== DATA SUPPLIED
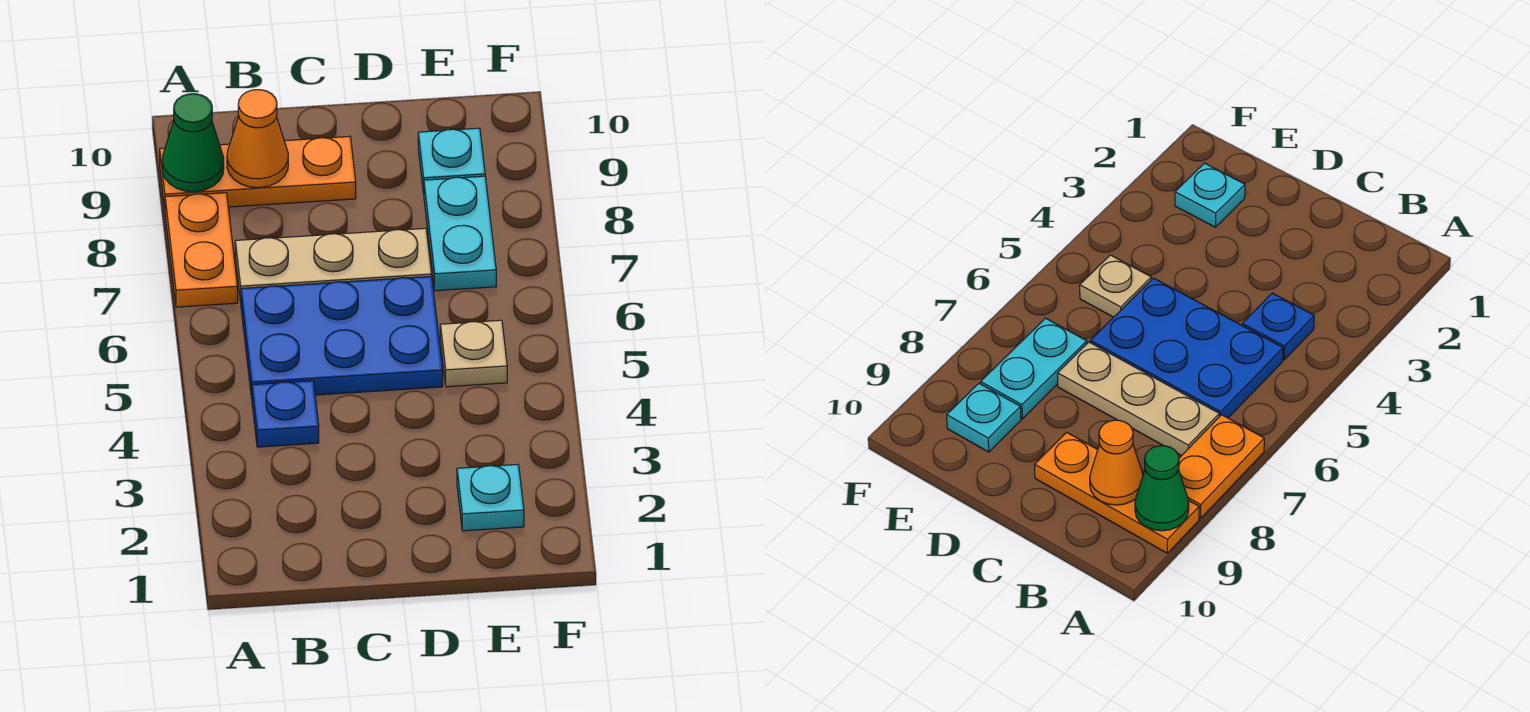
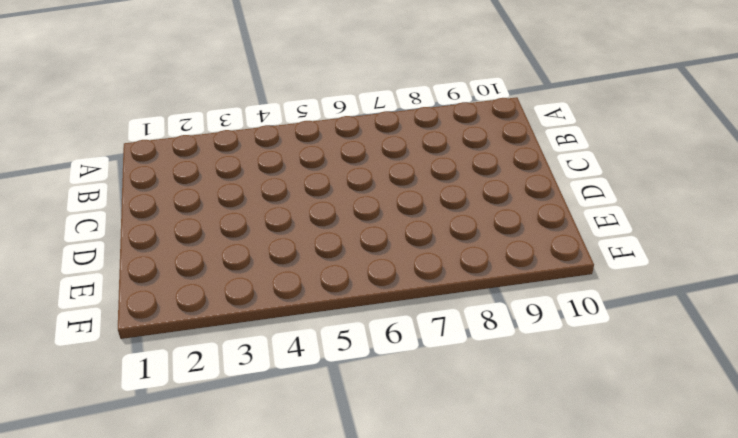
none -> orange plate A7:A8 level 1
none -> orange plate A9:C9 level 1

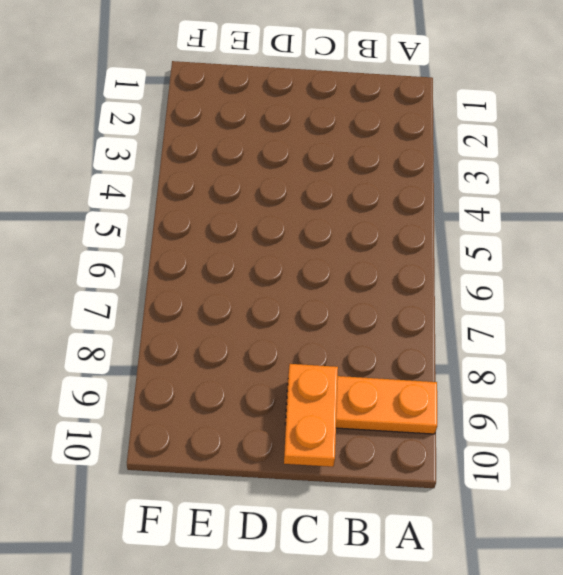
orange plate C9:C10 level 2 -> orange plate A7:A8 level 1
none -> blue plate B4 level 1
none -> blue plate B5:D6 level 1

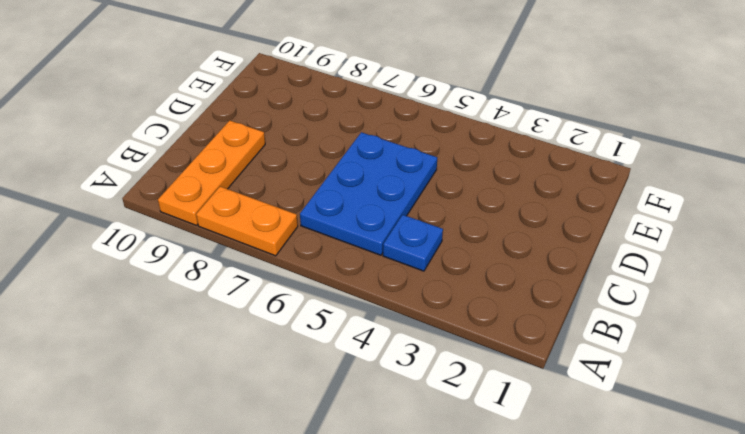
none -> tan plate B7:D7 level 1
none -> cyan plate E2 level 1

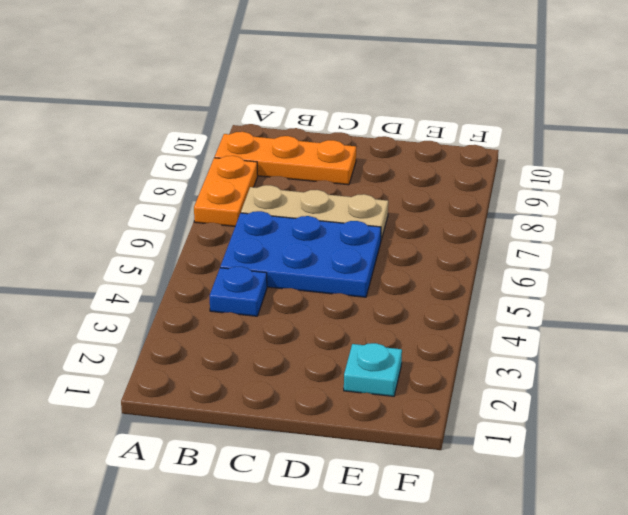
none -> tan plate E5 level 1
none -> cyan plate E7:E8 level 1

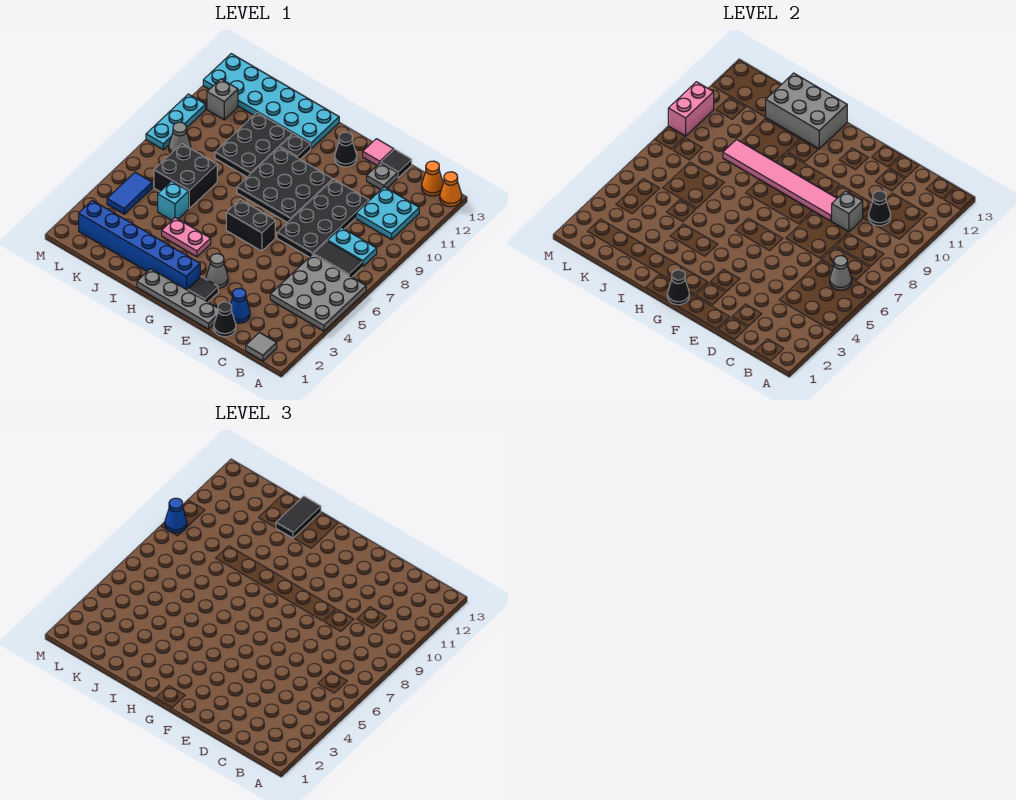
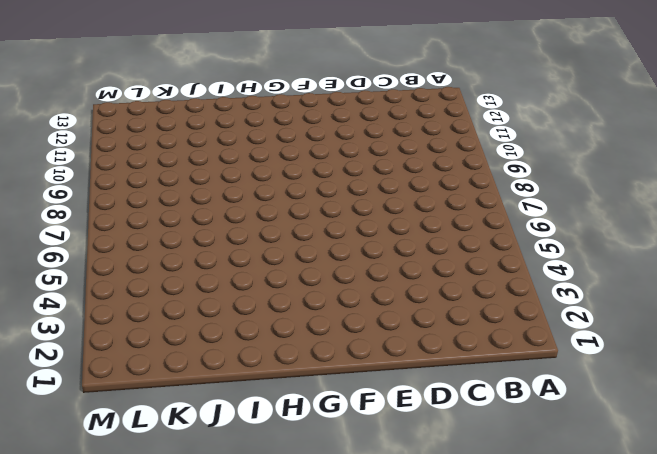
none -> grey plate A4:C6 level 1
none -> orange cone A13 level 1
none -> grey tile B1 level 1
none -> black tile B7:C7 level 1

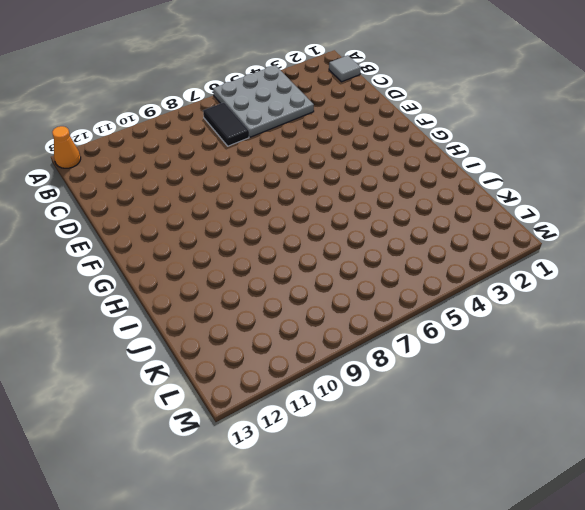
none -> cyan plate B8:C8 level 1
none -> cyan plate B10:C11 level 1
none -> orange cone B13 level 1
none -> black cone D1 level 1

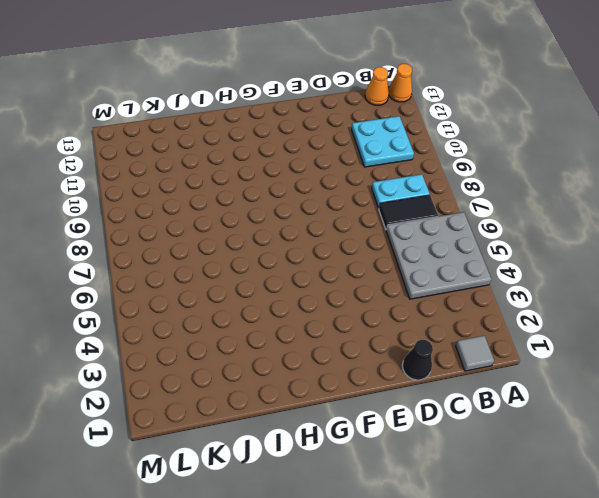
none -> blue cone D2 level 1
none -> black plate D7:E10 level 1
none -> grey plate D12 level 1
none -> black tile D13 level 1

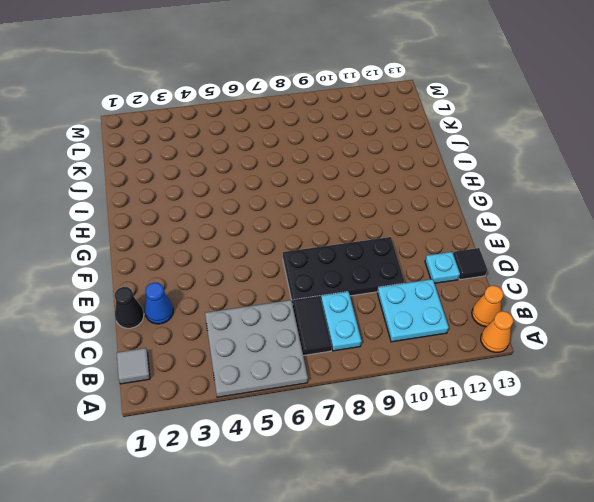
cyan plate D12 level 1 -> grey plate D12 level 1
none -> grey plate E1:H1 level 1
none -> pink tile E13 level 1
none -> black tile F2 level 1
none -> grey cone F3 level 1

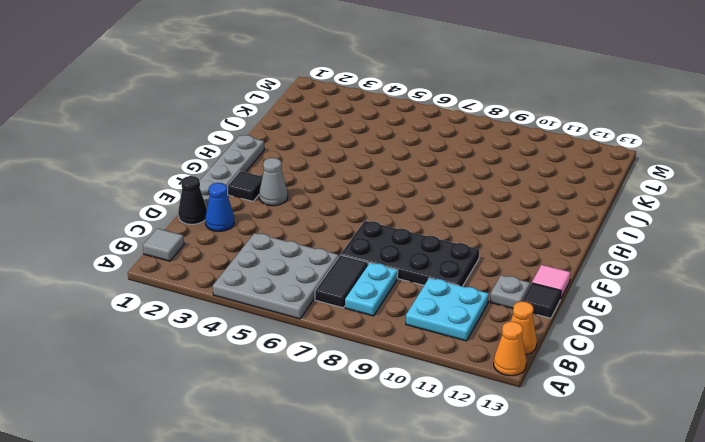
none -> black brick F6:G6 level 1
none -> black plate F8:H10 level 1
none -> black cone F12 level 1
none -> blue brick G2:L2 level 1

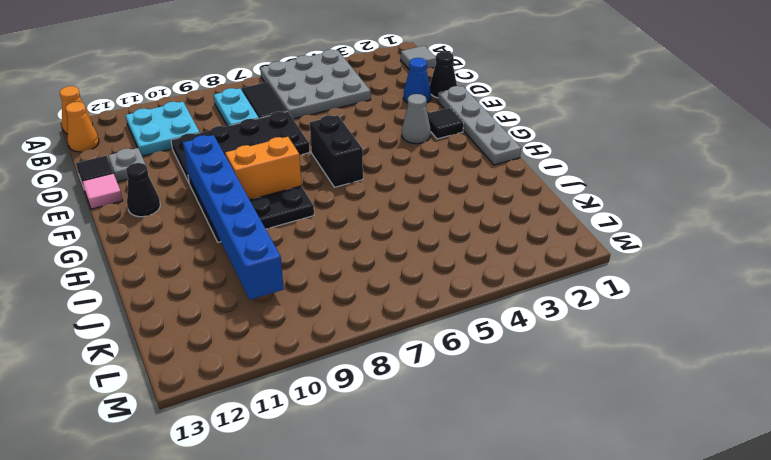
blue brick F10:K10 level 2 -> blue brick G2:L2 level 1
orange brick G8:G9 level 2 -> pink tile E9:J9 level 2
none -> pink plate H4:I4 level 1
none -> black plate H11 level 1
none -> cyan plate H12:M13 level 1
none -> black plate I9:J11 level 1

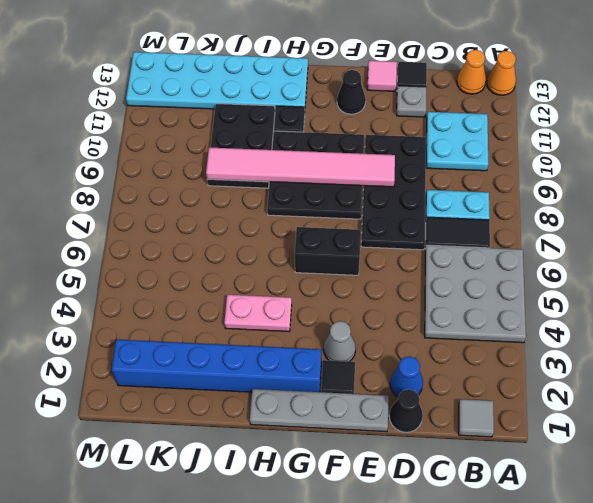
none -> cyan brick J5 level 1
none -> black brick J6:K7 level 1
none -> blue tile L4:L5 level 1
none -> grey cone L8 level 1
====
WHAT IS EXPECTED: Although the records above contain pictures, the copy should hold only the lines from their start through the line containing "none -> cyan plate B8:C8 level 1", each exactly as written, and none of the pictures.

EXERCISE RESULT:
none -> orange plate A7:A8 level 1
none -> orange plate A9:C9 level 1

orange plate C9:C10 level 2 -> orange plate A7:A8 level 1
none -> blue plate B4 level 1
none -> blue plate B5:D6 level 1

none -> tan plate B7:D7 level 1
none -> cyan plate E2 level 1

none -> tan plate E5 level 1
none -> cyan plate E7:E8 level 1

none -> grey plate A4:C6 level 1
none -> orange cone A13 level 1
none -> grey tile B1 level 1
none -> black tile B7:C7 level 1

none -> cyan plate B8:C8 level 1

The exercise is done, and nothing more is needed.